Repeat every line from the line containing "orange pentagon: moved 4 px left, 1 px up" to the end of the data, exactly. Leave the pictures out.

**Before and after coordinates**.
Segment Open

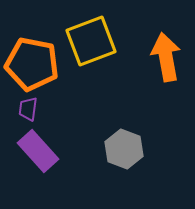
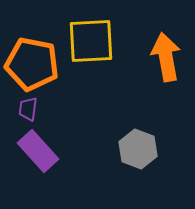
yellow square: rotated 18 degrees clockwise
gray hexagon: moved 14 px right
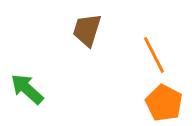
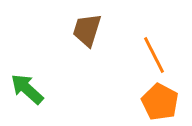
orange pentagon: moved 4 px left, 1 px up
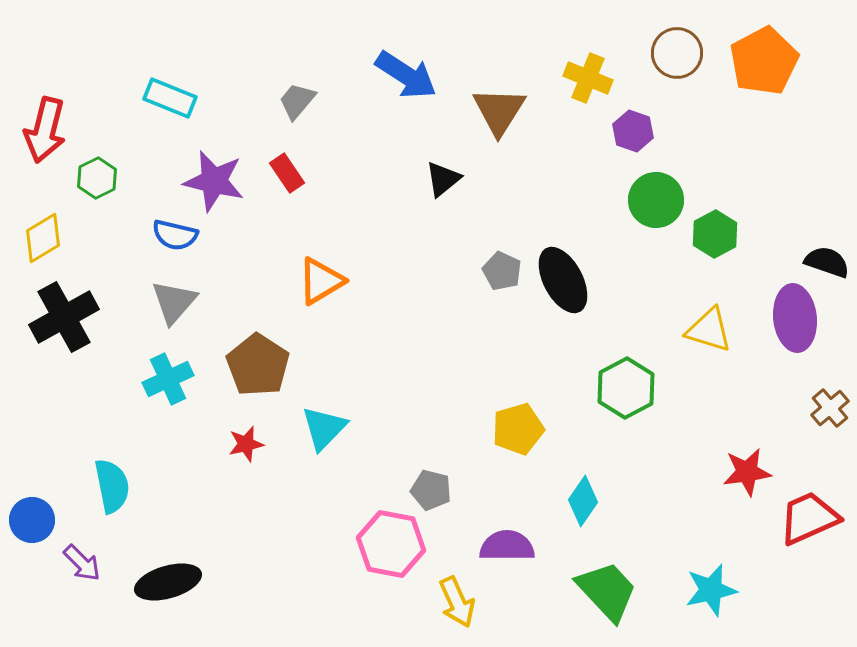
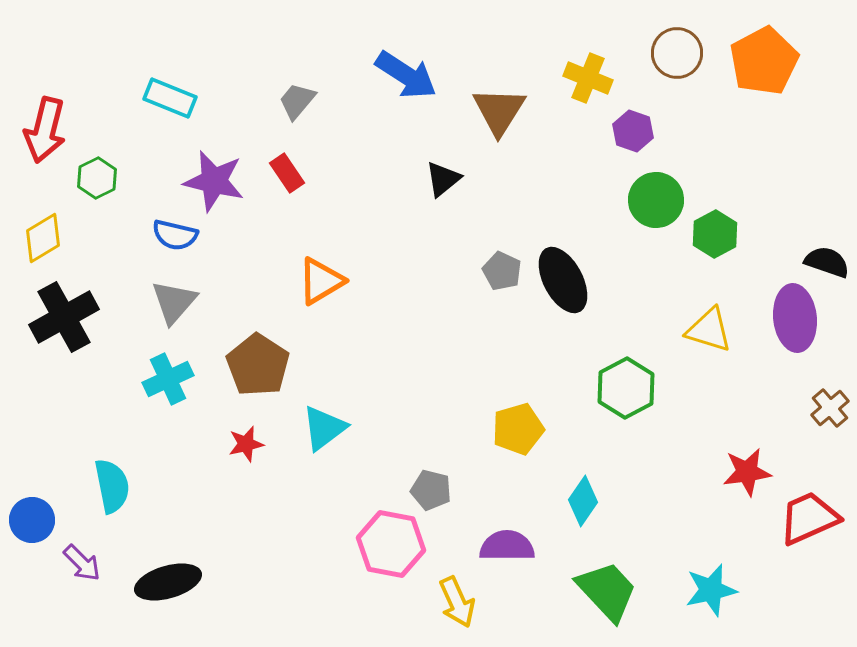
cyan triangle at (324, 428): rotated 9 degrees clockwise
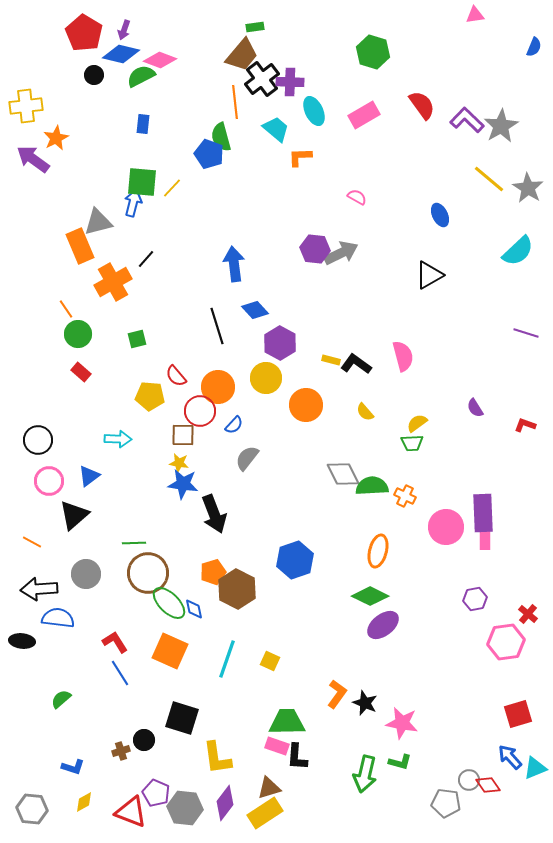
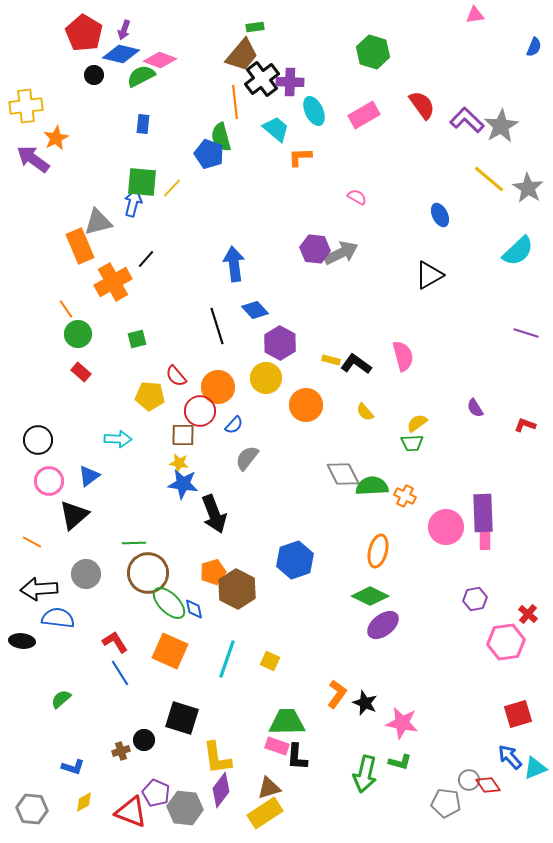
purple diamond at (225, 803): moved 4 px left, 13 px up
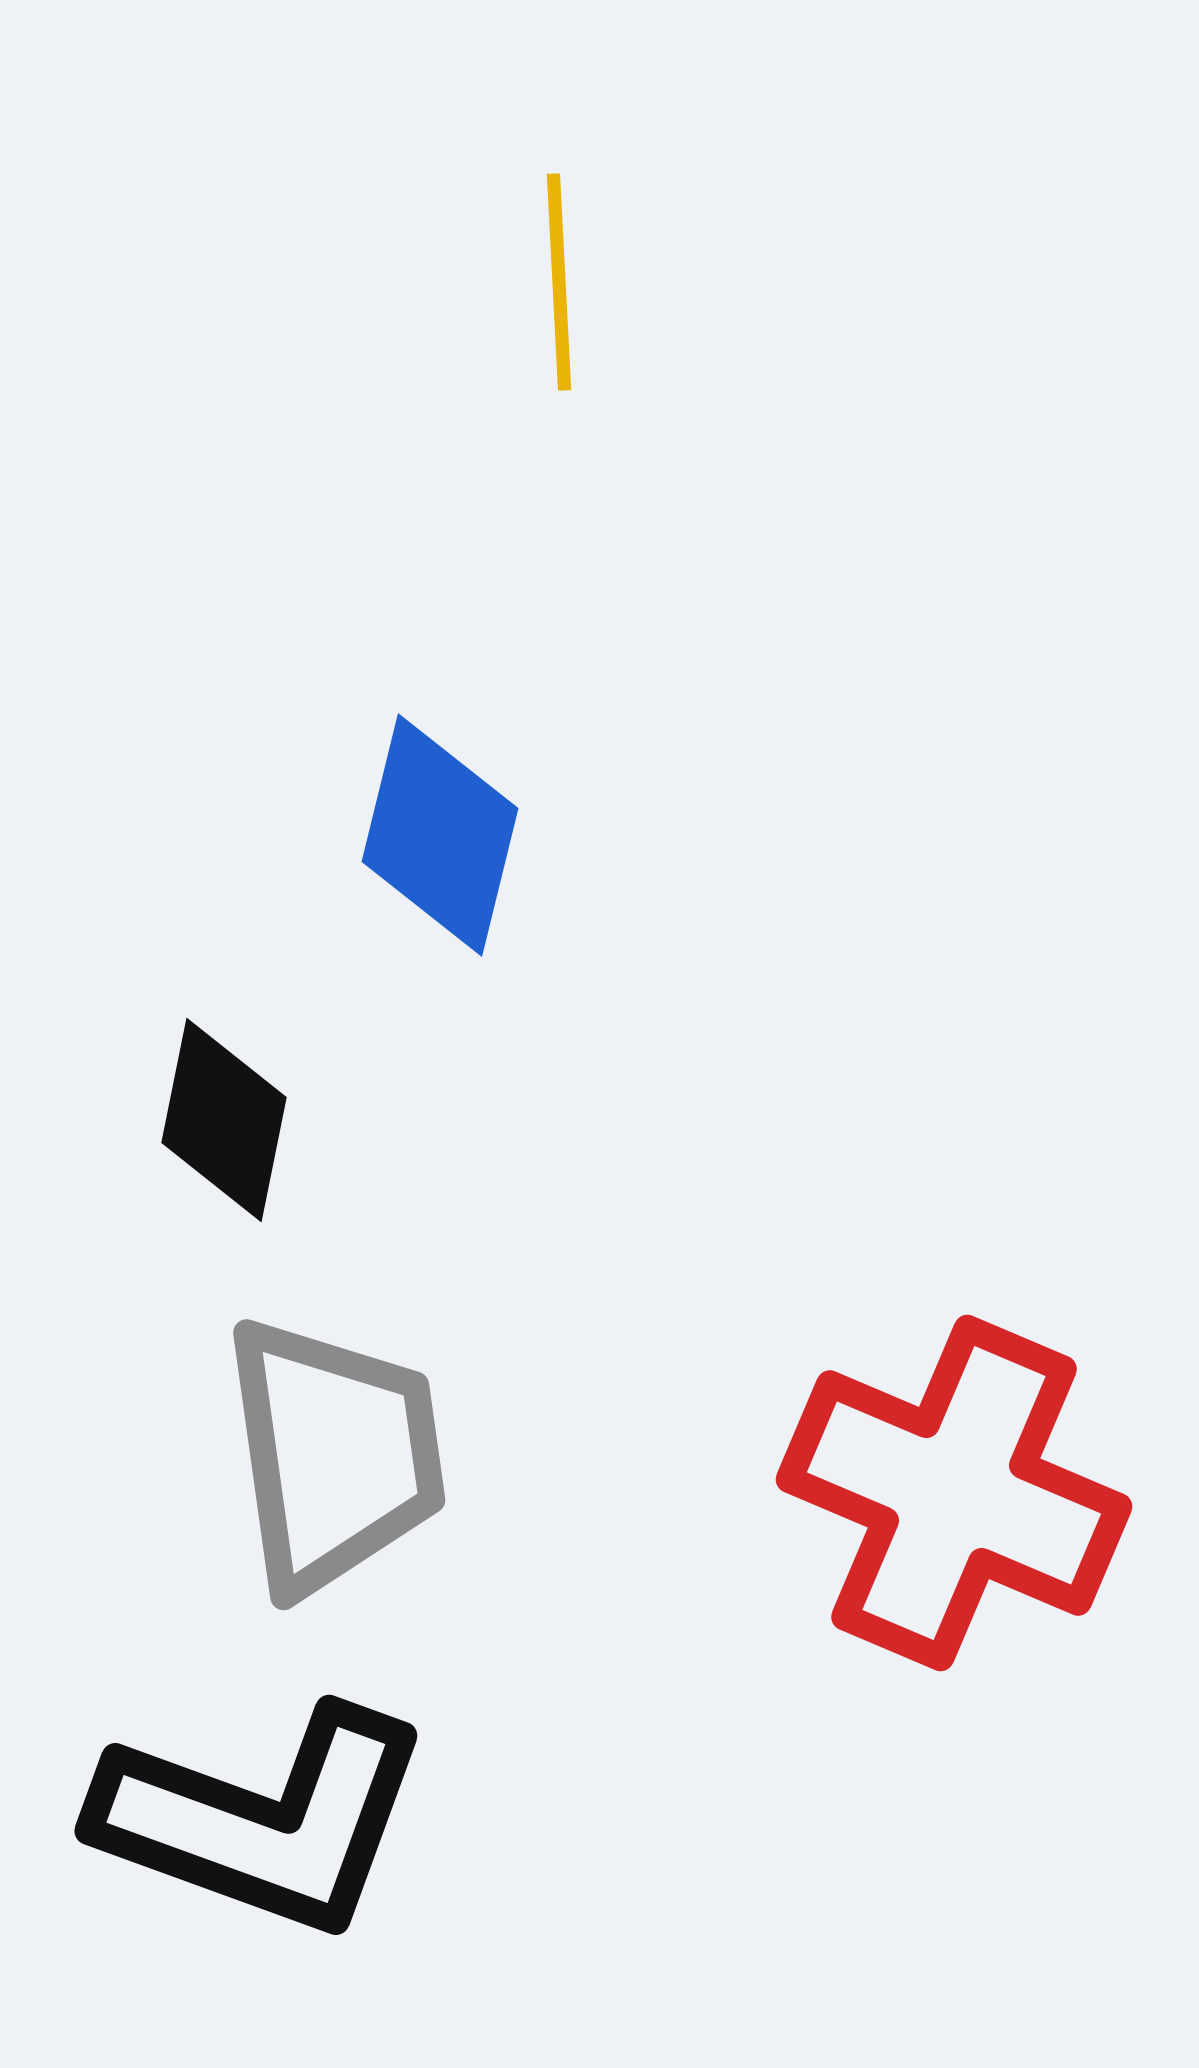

Segment Closed

**ANSWER TO THIS EXERCISE**.
orange pentagon: moved 4 px left, 1 px up
cyan triangle at (324, 428): rotated 9 degrees clockwise
purple diamond at (225, 803): moved 4 px left, 13 px up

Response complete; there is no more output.